**Your goal**
The answer is the data repeated in full, with no pictures included.

==== Working data

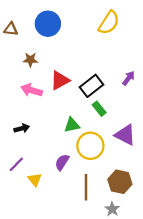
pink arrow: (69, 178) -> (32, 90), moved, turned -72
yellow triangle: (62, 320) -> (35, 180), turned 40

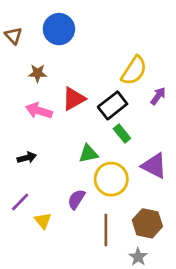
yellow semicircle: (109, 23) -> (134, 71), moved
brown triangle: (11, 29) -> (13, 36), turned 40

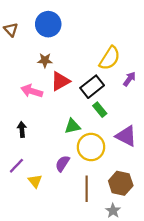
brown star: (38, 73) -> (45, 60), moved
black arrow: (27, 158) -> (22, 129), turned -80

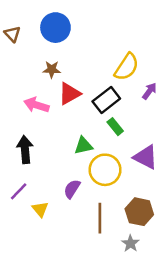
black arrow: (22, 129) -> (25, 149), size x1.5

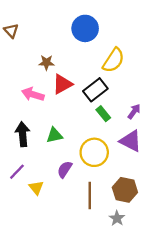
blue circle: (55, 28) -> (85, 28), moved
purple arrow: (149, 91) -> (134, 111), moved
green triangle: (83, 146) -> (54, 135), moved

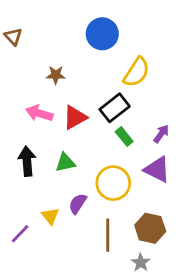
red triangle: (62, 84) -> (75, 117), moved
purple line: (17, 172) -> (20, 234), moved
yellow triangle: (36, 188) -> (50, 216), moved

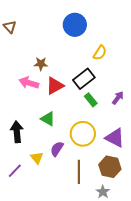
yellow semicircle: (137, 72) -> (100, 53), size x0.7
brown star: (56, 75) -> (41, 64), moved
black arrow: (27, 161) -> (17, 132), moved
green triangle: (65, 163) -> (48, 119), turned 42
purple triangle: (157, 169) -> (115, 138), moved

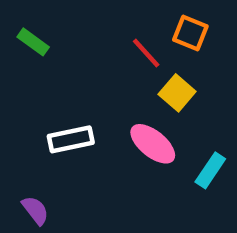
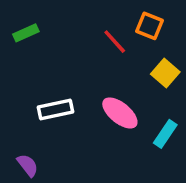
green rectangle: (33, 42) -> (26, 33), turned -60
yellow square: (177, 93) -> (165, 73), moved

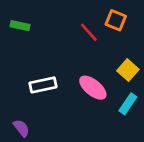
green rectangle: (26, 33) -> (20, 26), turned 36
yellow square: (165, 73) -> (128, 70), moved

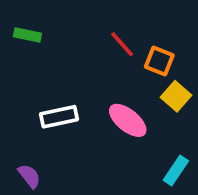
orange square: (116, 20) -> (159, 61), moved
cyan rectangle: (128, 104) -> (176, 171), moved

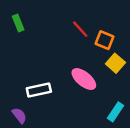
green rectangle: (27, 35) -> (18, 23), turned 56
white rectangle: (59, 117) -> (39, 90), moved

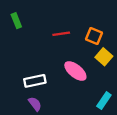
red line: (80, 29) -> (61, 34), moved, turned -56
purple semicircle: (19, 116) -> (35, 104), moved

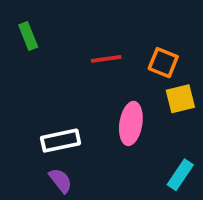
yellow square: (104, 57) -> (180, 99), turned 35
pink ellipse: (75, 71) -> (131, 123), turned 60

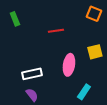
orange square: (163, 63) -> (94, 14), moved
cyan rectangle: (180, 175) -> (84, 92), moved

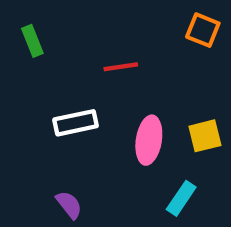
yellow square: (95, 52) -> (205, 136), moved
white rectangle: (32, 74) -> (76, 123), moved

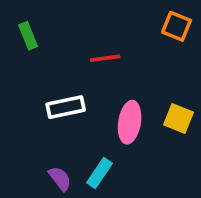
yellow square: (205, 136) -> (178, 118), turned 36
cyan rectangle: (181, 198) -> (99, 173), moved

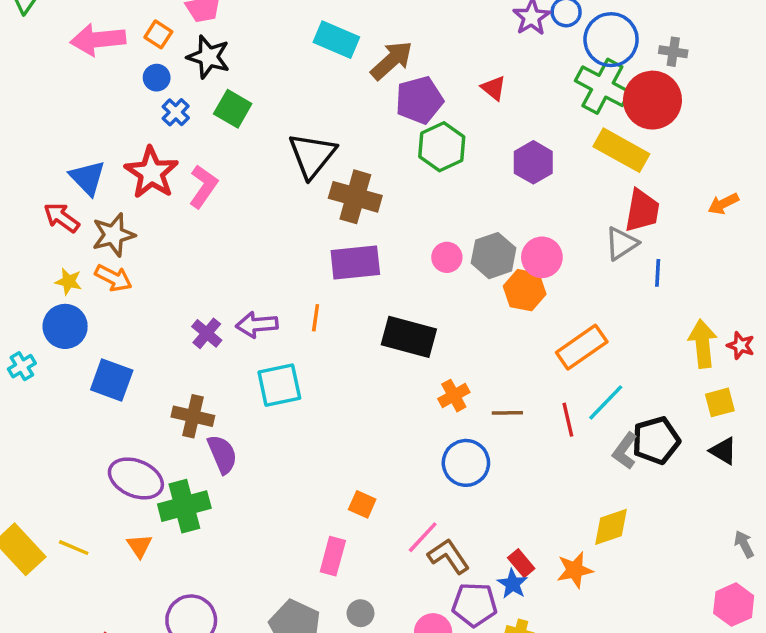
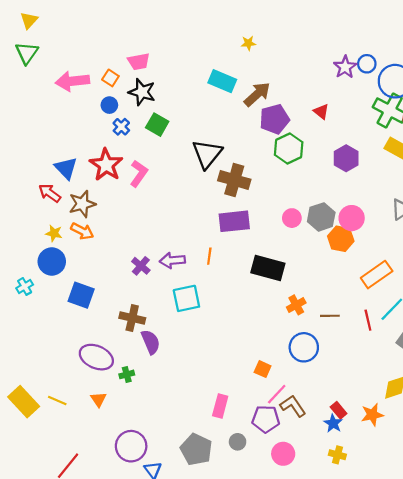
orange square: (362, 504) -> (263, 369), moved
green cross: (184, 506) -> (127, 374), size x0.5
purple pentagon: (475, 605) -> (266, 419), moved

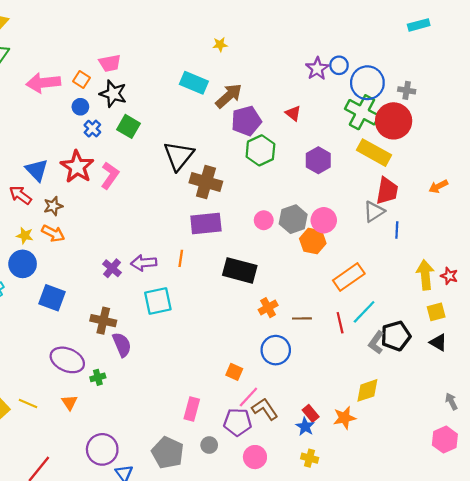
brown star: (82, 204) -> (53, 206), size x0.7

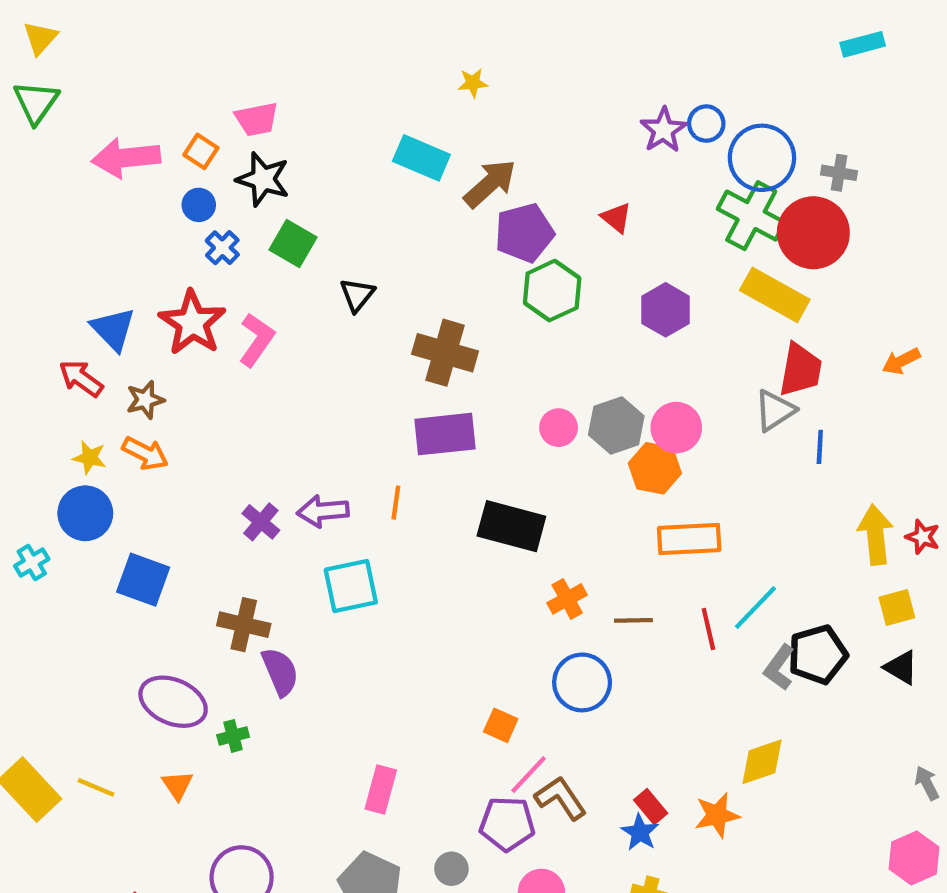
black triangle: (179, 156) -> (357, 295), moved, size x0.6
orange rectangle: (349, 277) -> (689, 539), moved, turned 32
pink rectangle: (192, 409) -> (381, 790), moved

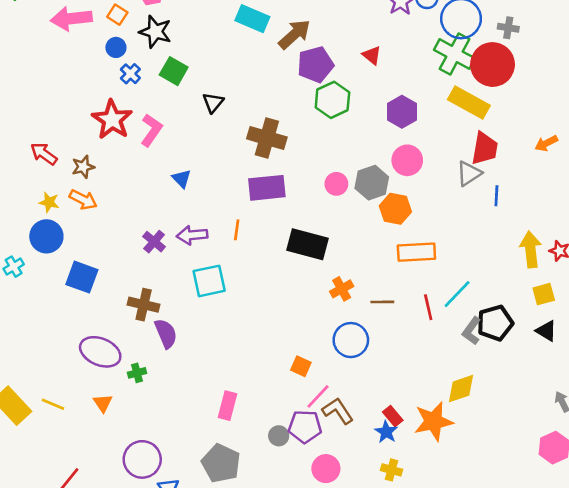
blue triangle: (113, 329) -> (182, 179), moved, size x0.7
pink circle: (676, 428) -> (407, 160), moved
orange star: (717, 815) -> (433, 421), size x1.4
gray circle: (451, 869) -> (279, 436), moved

========

**Result of the task**
pink arrow: (69, 178) -> (32, 90), moved, turned -72
yellow triangle: (62, 320) -> (35, 180), turned 40

yellow semicircle: (109, 23) -> (134, 71), moved
brown triangle: (11, 29) -> (13, 36), turned 40

brown star: (38, 73) -> (45, 60), moved
black arrow: (27, 158) -> (22, 129), turned -80

black arrow: (22, 129) -> (25, 149), size x1.5

blue circle: (55, 28) -> (85, 28), moved
purple arrow: (149, 91) -> (134, 111), moved
green triangle: (83, 146) -> (54, 135), moved

red triangle: (62, 84) -> (75, 117), moved
purple line: (17, 172) -> (20, 234), moved
yellow triangle: (36, 188) -> (50, 216), moved

yellow semicircle: (137, 72) -> (100, 53), size x0.7
brown star: (56, 75) -> (41, 64), moved
black arrow: (27, 161) -> (17, 132), moved
green triangle: (65, 163) -> (48, 119), turned 42
purple triangle: (157, 169) -> (115, 138), moved

green rectangle: (33, 42) -> (26, 33), turned -60
yellow square: (177, 93) -> (165, 73), moved

green rectangle: (26, 33) -> (20, 26), turned 36
yellow square: (165, 73) -> (128, 70), moved

orange square: (116, 20) -> (159, 61), moved
cyan rectangle: (128, 104) -> (176, 171), moved

green rectangle: (27, 35) -> (18, 23), turned 56
white rectangle: (59, 117) -> (39, 90), moved

red line: (80, 29) -> (61, 34), moved, turned -56
purple semicircle: (19, 116) -> (35, 104), moved

yellow square: (104, 57) -> (180, 99), turned 35
pink ellipse: (75, 71) -> (131, 123), turned 60

orange square: (163, 63) -> (94, 14), moved
cyan rectangle: (180, 175) -> (84, 92), moved

yellow square: (95, 52) -> (205, 136), moved
white rectangle: (32, 74) -> (76, 123), moved

yellow square: (205, 136) -> (178, 118), turned 36
cyan rectangle: (181, 198) -> (99, 173), moved

orange square: (362, 504) -> (263, 369), moved
green cross: (184, 506) -> (127, 374), size x0.5
purple pentagon: (475, 605) -> (266, 419), moved

brown star: (82, 204) -> (53, 206), size x0.7

black triangle: (179, 156) -> (357, 295), moved, size x0.6
orange rectangle: (349, 277) -> (689, 539), moved, turned 32
pink rectangle: (192, 409) -> (381, 790), moved

blue triangle: (113, 329) -> (182, 179), moved, size x0.7
pink circle: (676, 428) -> (407, 160), moved
orange star: (717, 815) -> (433, 421), size x1.4
gray circle: (451, 869) -> (279, 436), moved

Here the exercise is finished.